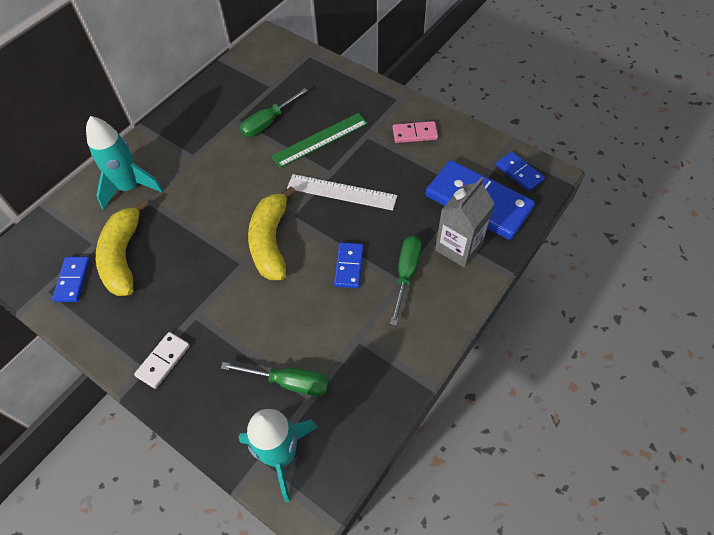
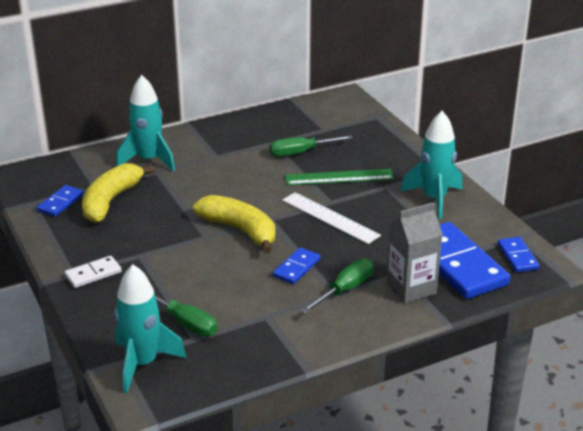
camera: 25 degrees right, 25 degrees down
yellow banana [248,186,296,280] -> yellow banana turned 105 degrees clockwise [193,195,275,254]
pink domino [393,121,438,143] -> turquoise rocket [401,111,462,219]

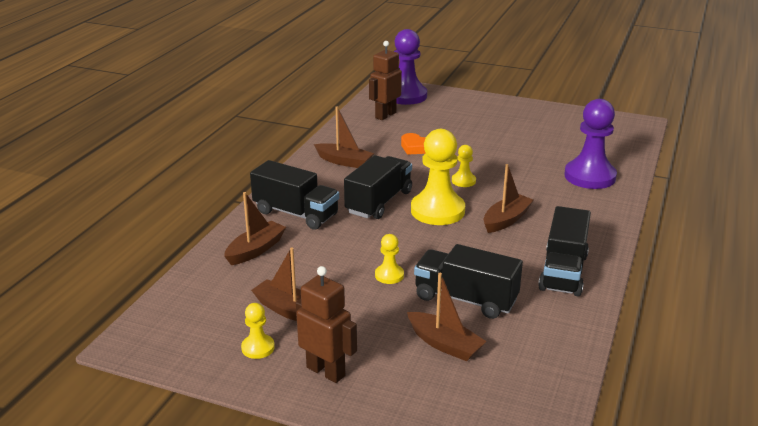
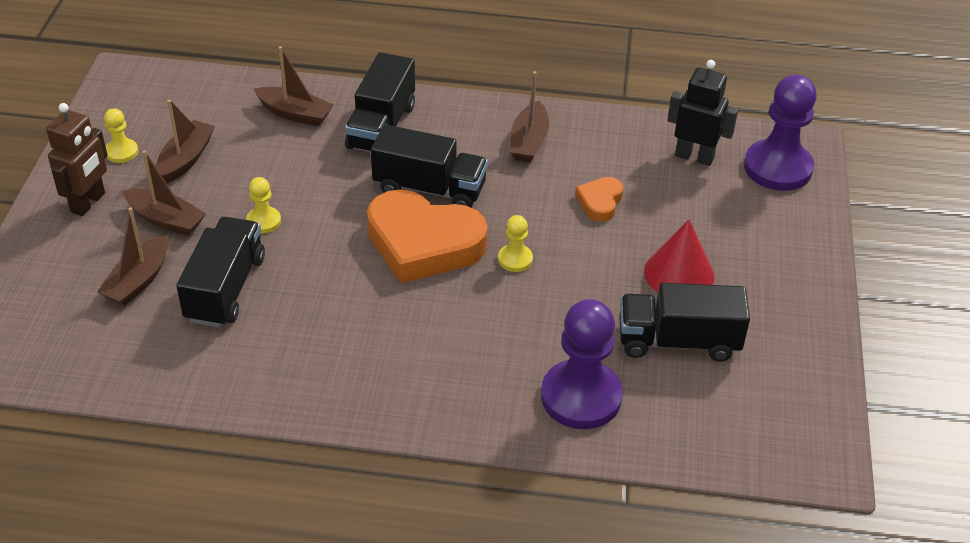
camera: 75 degrees right, 15 degrees up
brown robot [369,41,402,120] -> black robot [667,60,738,166]
yellow pawn [411,129,465,225] -> orange heart [367,189,488,283]
brown boat [484,164,534,233] -> brown boat moved to [123,150,206,236]
black truck [538,206,591,297] -> black truck moved to [619,283,750,362]
none -> red cone [644,219,714,292]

[WRITTEN TASK] Identify the lines in the entries that hold "yellow" and return each one.

[RESPONSE TO THE TASK]
yellow banana [248,186,296,280] -> yellow banana turned 105 degrees clockwise [193,195,275,254]
yellow pawn [411,129,465,225] -> orange heart [367,189,488,283]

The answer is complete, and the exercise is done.